■ **TASK PROMPT**:
Quote, word for word, every line starting at the line that contains "R103: 360 (N_9, U104/QB) -> none" and ending with the last line of the records; include both of these lines and no others.

━━━━

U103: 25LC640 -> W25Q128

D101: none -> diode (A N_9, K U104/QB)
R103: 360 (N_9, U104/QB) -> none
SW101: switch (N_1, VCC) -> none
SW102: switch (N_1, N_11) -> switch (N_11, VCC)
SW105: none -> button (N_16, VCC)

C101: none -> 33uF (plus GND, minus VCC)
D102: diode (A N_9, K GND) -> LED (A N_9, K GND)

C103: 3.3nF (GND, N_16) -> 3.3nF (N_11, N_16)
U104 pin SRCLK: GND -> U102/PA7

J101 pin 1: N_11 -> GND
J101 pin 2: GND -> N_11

━━━━

■ **ANSWER TO THIS EXERCISE**:
R103: 360 (N_9, U104/QB) -> none
SW101: switch (N_1, VCC) -> none
SW102: switch (N_1, N_11) -> switch (N_11, VCC)
SW105: none -> button (N_16, VCC)

C101: none -> 33uF (plus GND, minus VCC)
D102: diode (A N_9, K GND) -> LED (A N_9, K GND)

C103: 3.3nF (GND, N_16) -> 3.3nF (N_11, N_16)
U104 pin SRCLK: GND -> U102/PA7

J101 pin 1: N_11 -> GND
J101 pin 2: GND -> N_11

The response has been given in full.